## Problem statement
Every record below is to be retyped exactly, with the pictures left out.

## Excerpted data
--

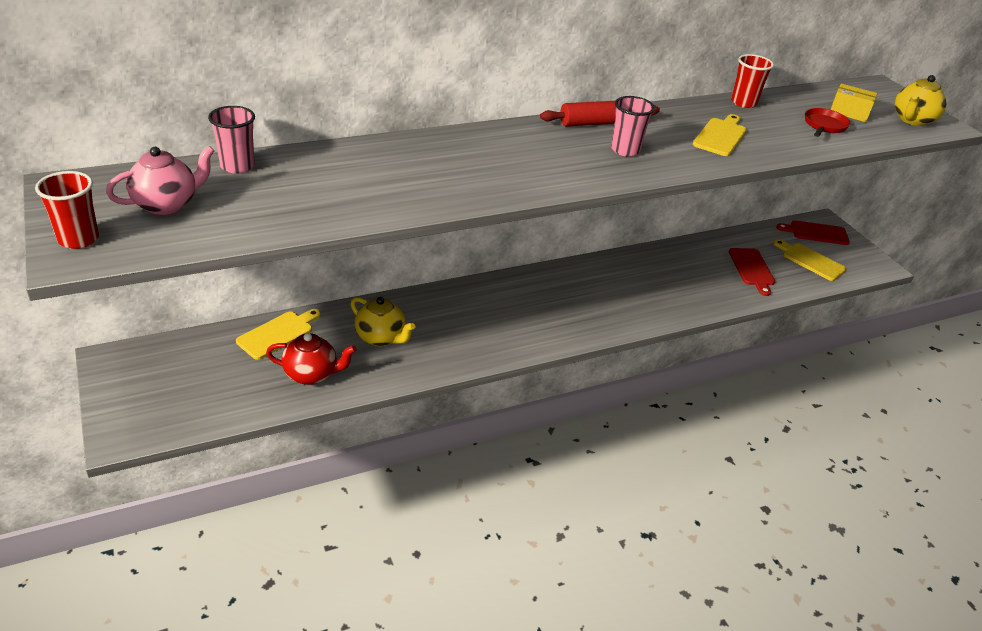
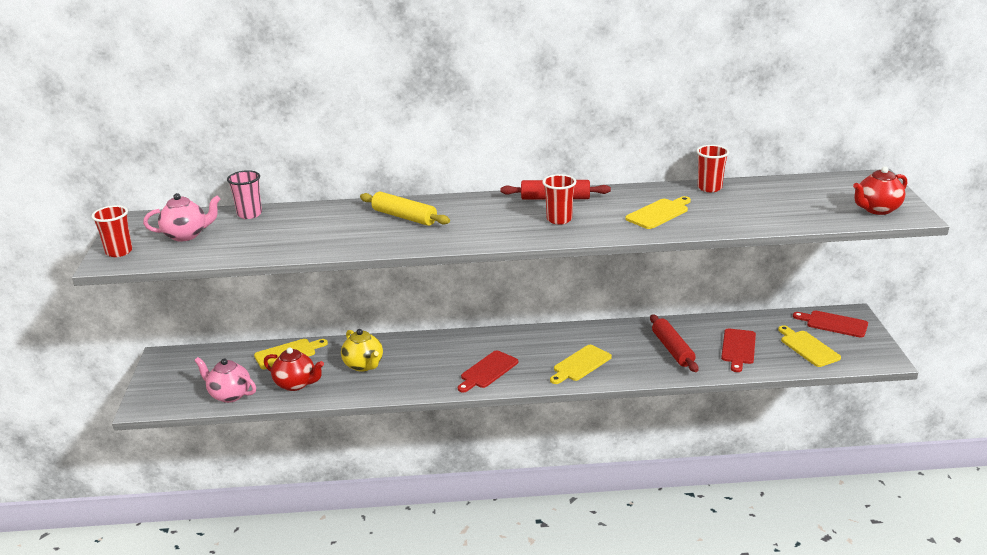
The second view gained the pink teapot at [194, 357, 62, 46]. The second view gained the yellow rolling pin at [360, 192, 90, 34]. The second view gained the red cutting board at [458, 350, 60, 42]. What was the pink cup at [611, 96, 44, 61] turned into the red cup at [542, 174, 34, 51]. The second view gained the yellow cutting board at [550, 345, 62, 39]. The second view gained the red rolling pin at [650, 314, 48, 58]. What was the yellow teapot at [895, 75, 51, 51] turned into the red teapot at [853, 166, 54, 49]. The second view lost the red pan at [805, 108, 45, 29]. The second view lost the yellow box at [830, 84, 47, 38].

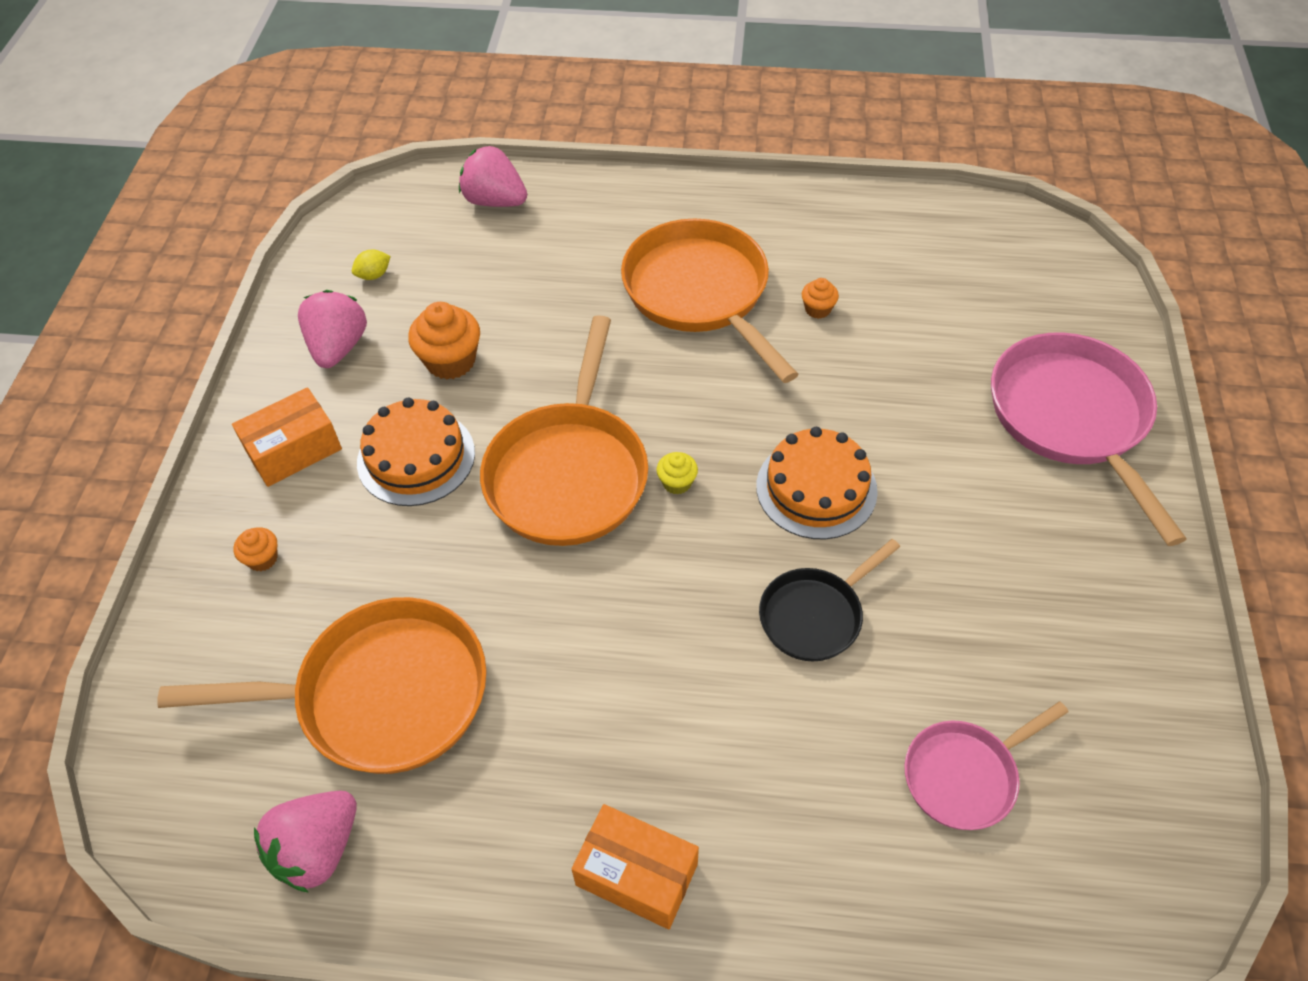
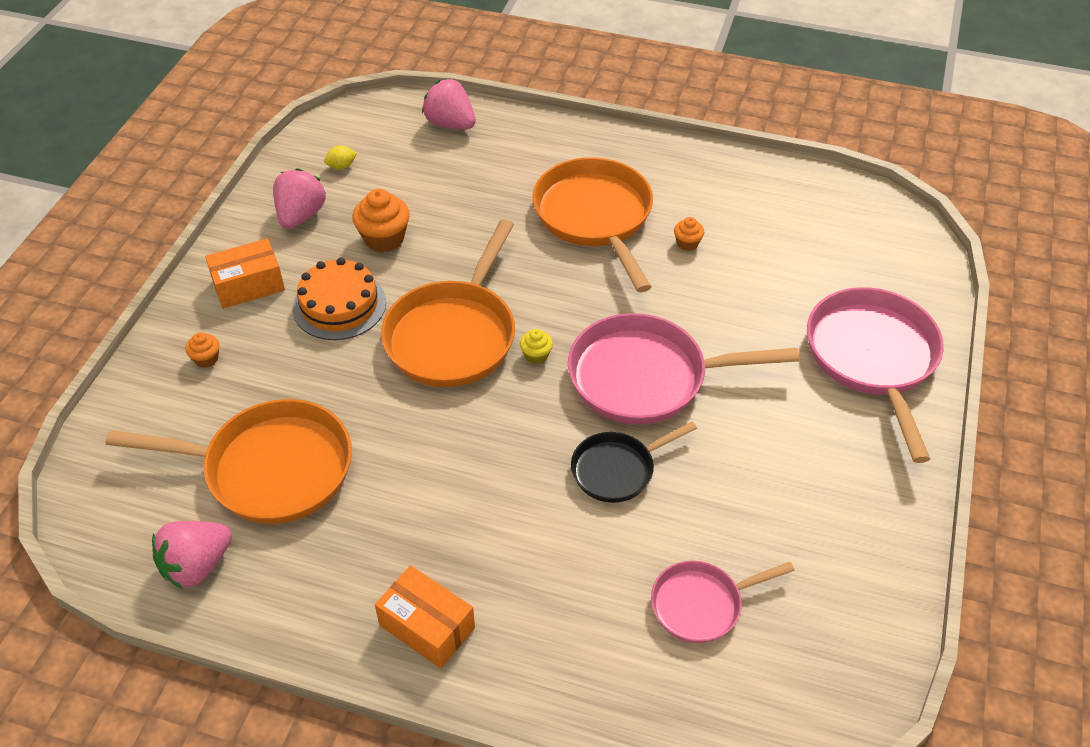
Where the orange cake stood at [756, 427, 122, 112], the pink pan came to stand at [568, 313, 232, 112].

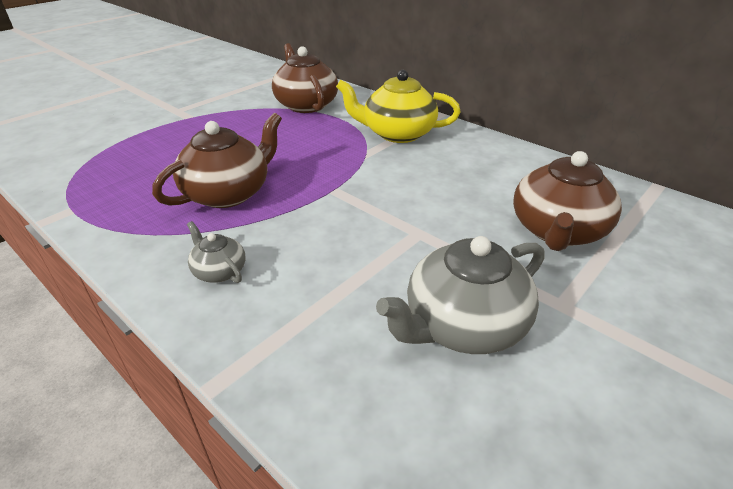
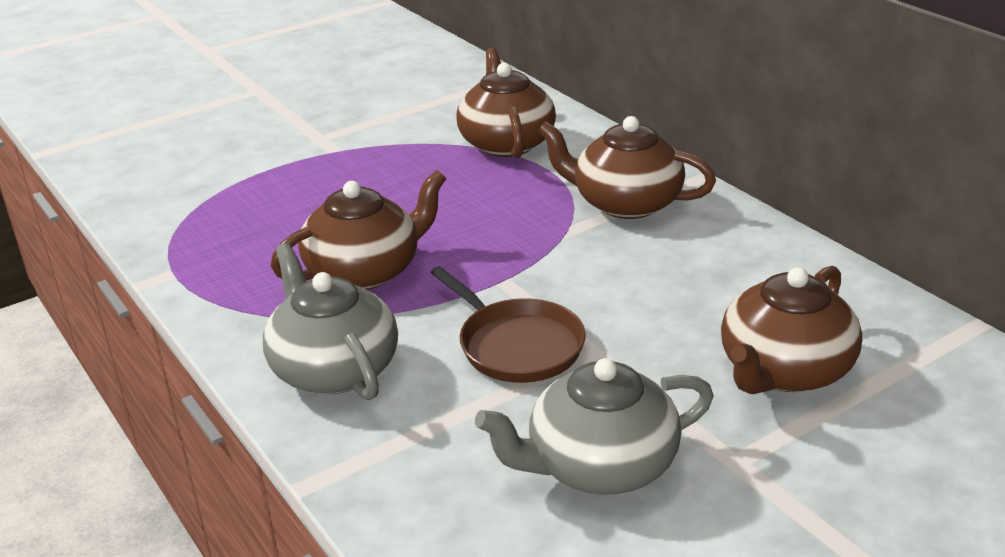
The size of the grey teapot at [187, 221, 58, 62] changed by a factor of 1.99. The second view gained the brown pan at [431, 266, 155, 117]. What was the yellow teapot at [336, 70, 125, 73] turned into the brown teapot at [538, 116, 178, 103].

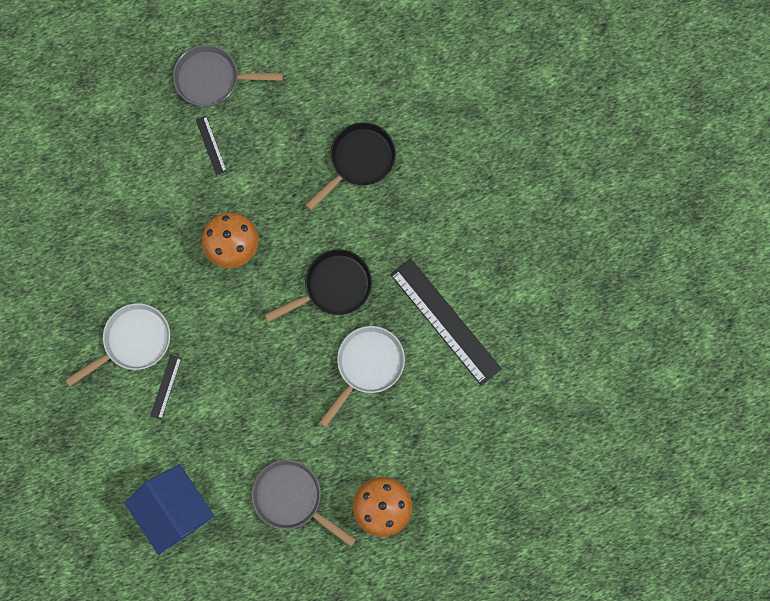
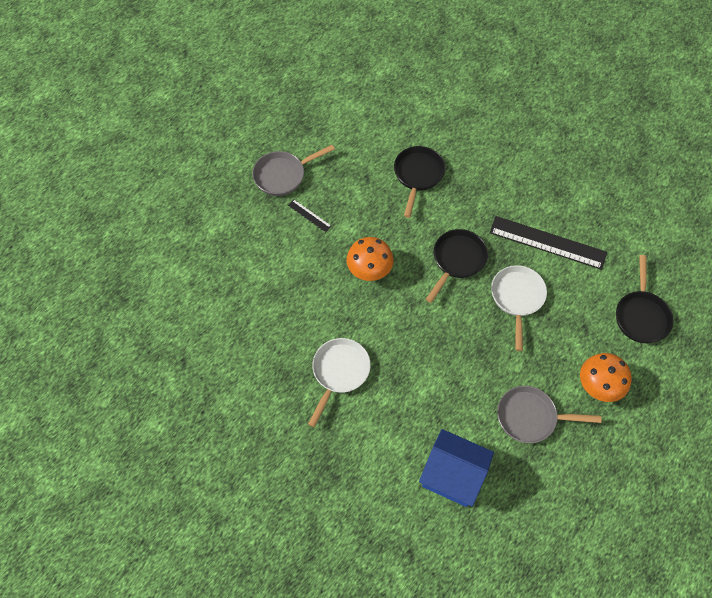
The second view gained the black pan at [616, 255, 57, 88]. The second view lost the black ruler at [151, 355, 31, 65].

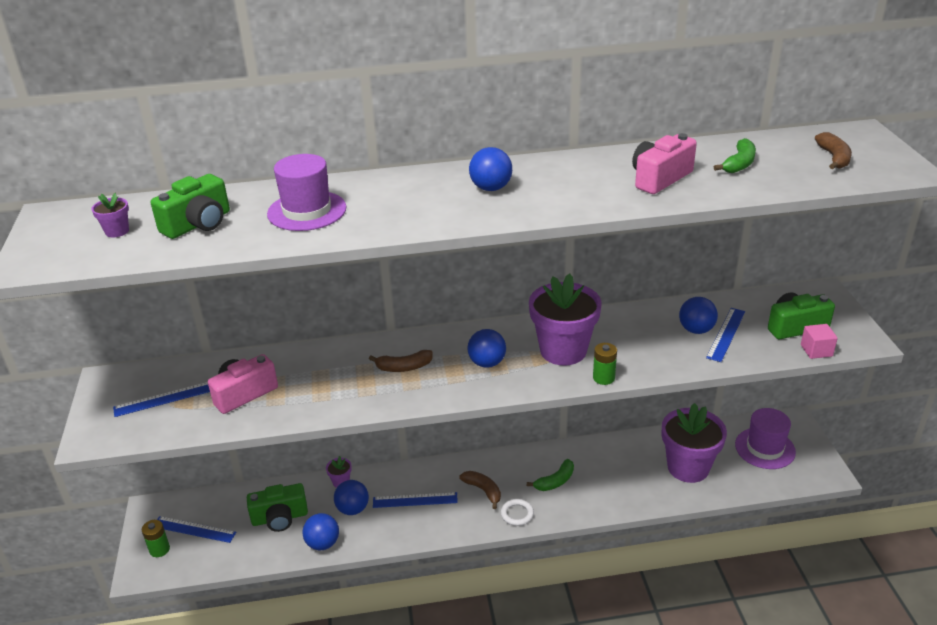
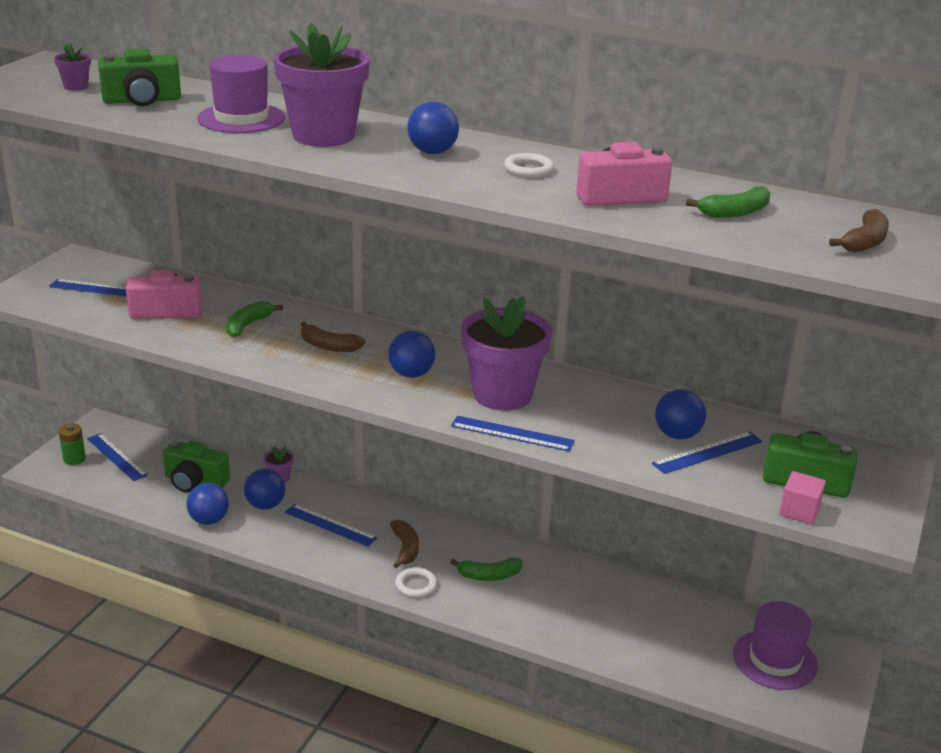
The second view gained the green banana at [226, 301, 57, 36]. The purple flower pot ended up elsewhere, having gone from [662, 403, 65, 80] to [273, 23, 97, 124]. Where the green battery stood at [593, 343, 24, 42], the blue ruler came to stand at [451, 416, 124, 36]. The second view gained the white ring at [504, 153, 50, 24].

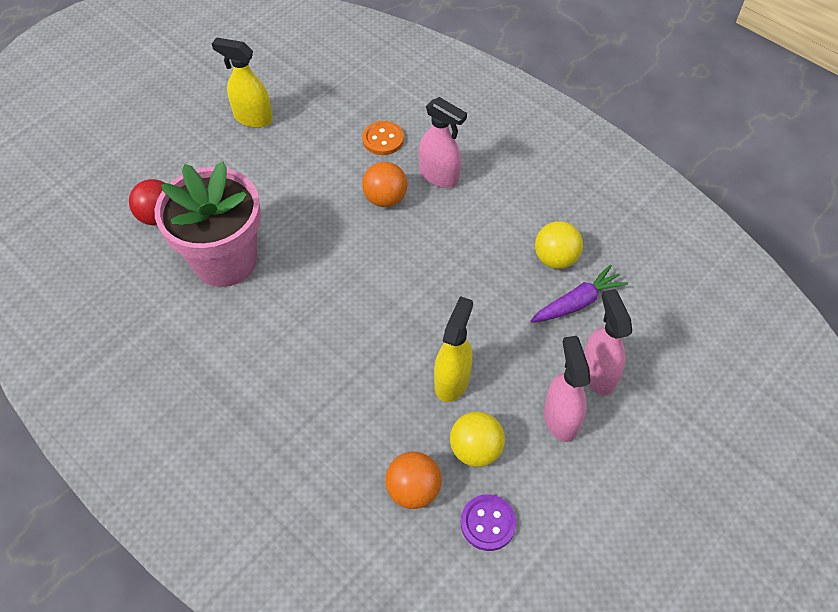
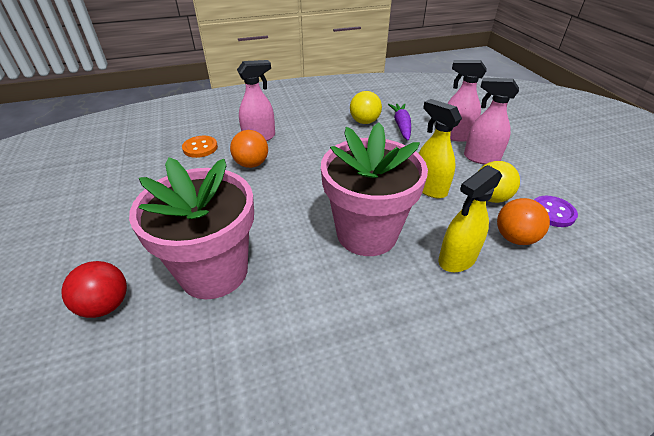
The second view gained the pink flower pot at [321, 122, 107, 134]. The yellow spray bottle ended up elsewhere, having gone from [212, 37, 61, 91] to [438, 165, 64, 107].

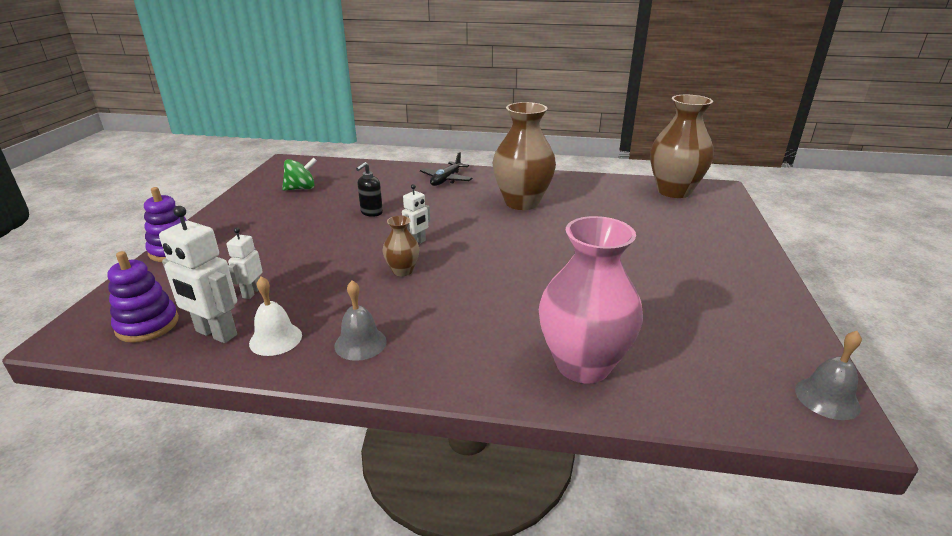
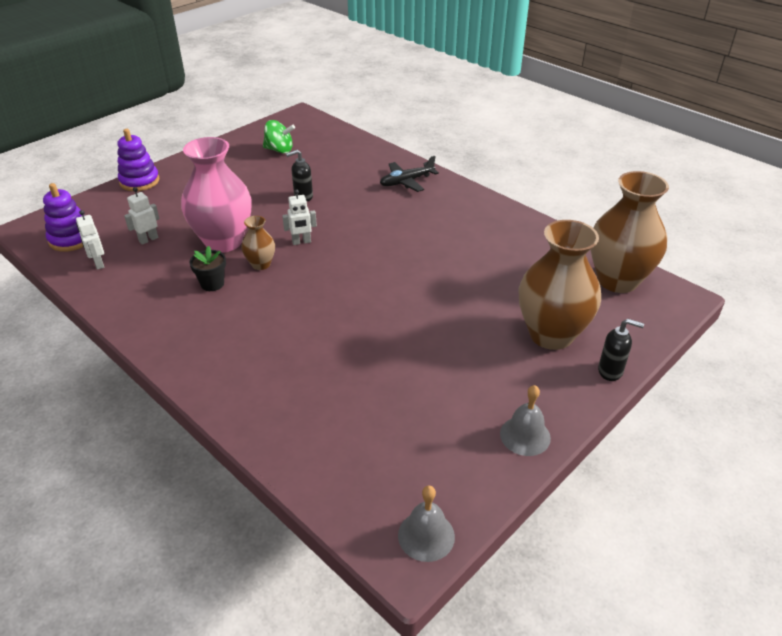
The size of the white robot at [159, 206, 78, 137] changed by a factor of 0.58. The pink vase ended up elsewhere, having gone from [539, 216, 104, 168] to [181, 137, 71, 116]. The second view gained the black flower pot at [190, 246, 36, 45]. The grey bell ended up elsewhere, having gone from [334, 280, 52, 81] to [500, 385, 51, 71]. The brown vase ended up elsewhere, having gone from [493, 102, 63, 108] to [519, 220, 82, 130]. The second view gained the black soap dispenser at [598, 319, 46, 62]. The second view lost the white bell at [249, 276, 53, 80].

--

## Reply to the exercise
The second view gained the pink teapot at [194, 357, 62, 46]. The second view gained the yellow rolling pin at [360, 192, 90, 34]. The second view gained the red cutting board at [458, 350, 60, 42]. What was the pink cup at [611, 96, 44, 61] turned into the red cup at [542, 174, 34, 51]. The second view gained the yellow cutting board at [550, 345, 62, 39]. The second view gained the red rolling pin at [650, 314, 48, 58]. What was the yellow teapot at [895, 75, 51, 51] turned into the red teapot at [853, 166, 54, 49]. The second view lost the red pan at [805, 108, 45, 29]. The second view lost the yellow box at [830, 84, 47, 38].

Where the orange cake stood at [756, 427, 122, 112], the pink pan came to stand at [568, 313, 232, 112].

The size of the grey teapot at [187, 221, 58, 62] changed by a factor of 1.99. The second view gained the brown pan at [431, 266, 155, 117]. What was the yellow teapot at [336, 70, 125, 73] turned into the brown teapot at [538, 116, 178, 103].

The second view gained the black pan at [616, 255, 57, 88]. The second view lost the black ruler at [151, 355, 31, 65].

The second view gained the green banana at [226, 301, 57, 36]. The purple flower pot ended up elsewhere, having gone from [662, 403, 65, 80] to [273, 23, 97, 124]. Where the green battery stood at [593, 343, 24, 42], the blue ruler came to stand at [451, 416, 124, 36]. The second view gained the white ring at [504, 153, 50, 24].

The second view gained the pink flower pot at [321, 122, 107, 134]. The yellow spray bottle ended up elsewhere, having gone from [212, 37, 61, 91] to [438, 165, 64, 107].

The size of the white robot at [159, 206, 78, 137] changed by a factor of 0.58. The pink vase ended up elsewhere, having gone from [539, 216, 104, 168] to [181, 137, 71, 116]. The second view gained the black flower pot at [190, 246, 36, 45]. The grey bell ended up elsewhere, having gone from [334, 280, 52, 81] to [500, 385, 51, 71]. The brown vase ended up elsewhere, having gone from [493, 102, 63, 108] to [519, 220, 82, 130]. The second view gained the black soap dispenser at [598, 319, 46, 62]. The second view lost the white bell at [249, 276, 53, 80].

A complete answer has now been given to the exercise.